--- MATERIAL SHOWN Enclosed Below ---

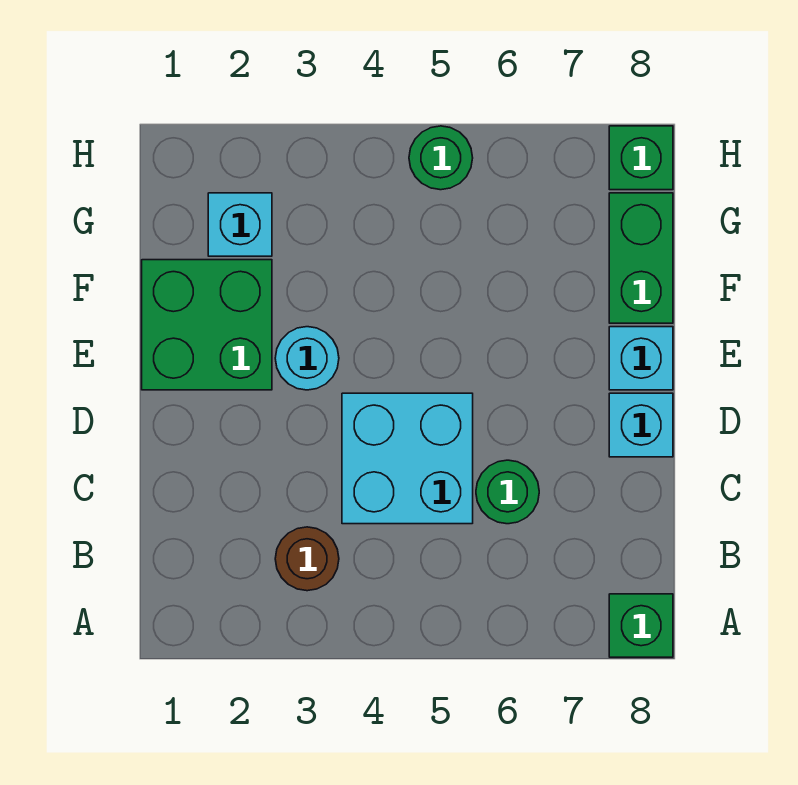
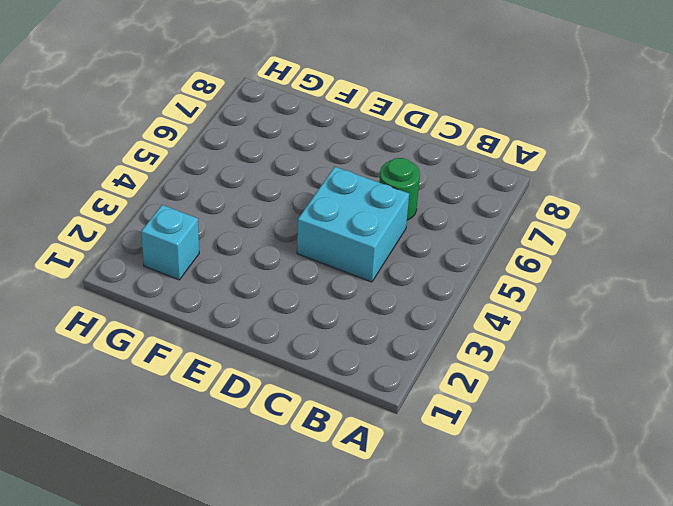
none -> green brick A8 level 1
none -> brown round brick B3 level 1
none -> cyan brick D8 level 1

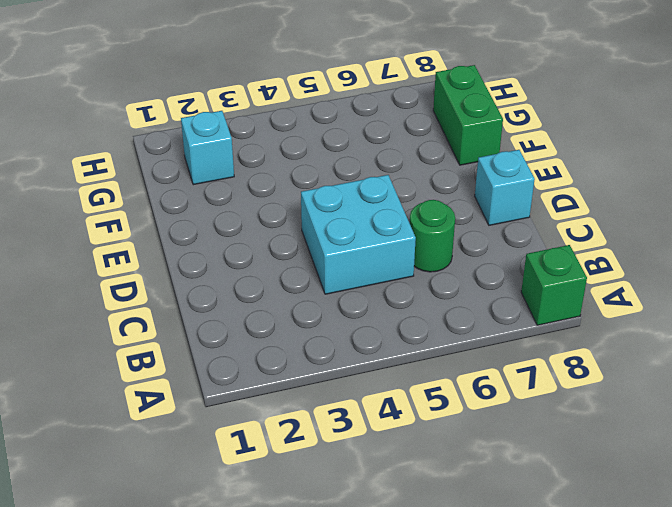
none -> brown round brick B3 level 1
none -> green brick E1:F2 level 1
none -> cyan round brick E3 level 1

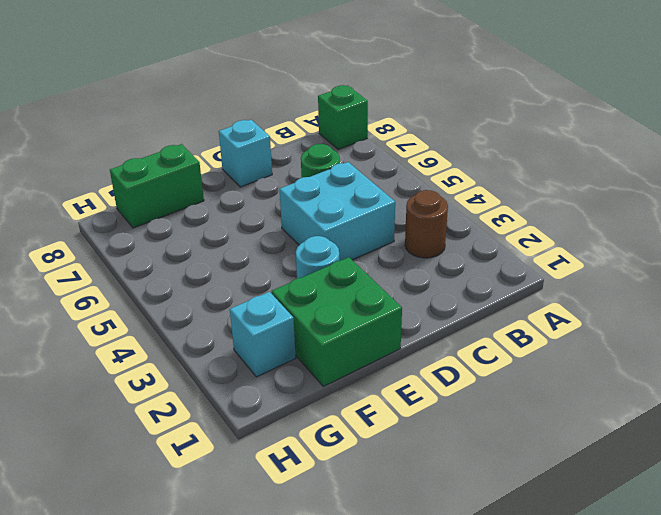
none -> cyan brick E8 level 1
none -> green round brick H5 level 1
none -> green brick H8 level 1

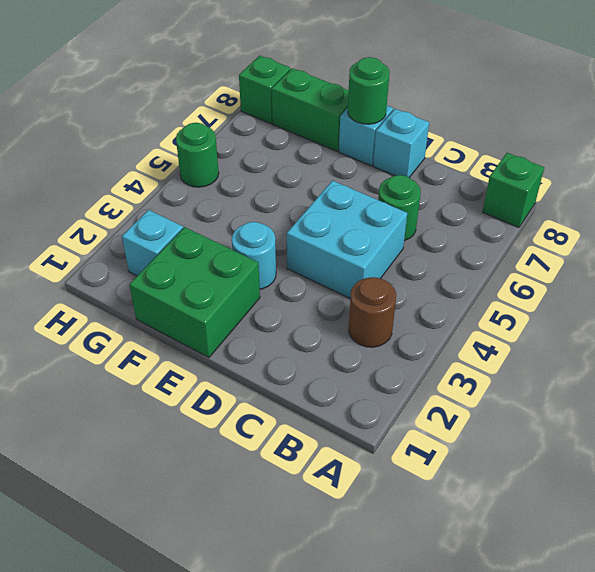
green round brick E8 level 2 -> none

--- End of Enclosed MATERIAL SHOWN ---

EXERCISE DIRECTIONS
What you return should be the exact lines from the one containing "none -> cyan brick D8 level 1" through the end of the listing above, both included, minus any pictures.

ANSWER SECTION
none -> cyan brick D8 level 1

none -> brown round brick B3 level 1
none -> green brick E1:F2 level 1
none -> cyan round brick E3 level 1

none -> cyan brick E8 level 1
none -> green round brick H5 level 1
none -> green brick H8 level 1

green round brick E8 level 2 -> none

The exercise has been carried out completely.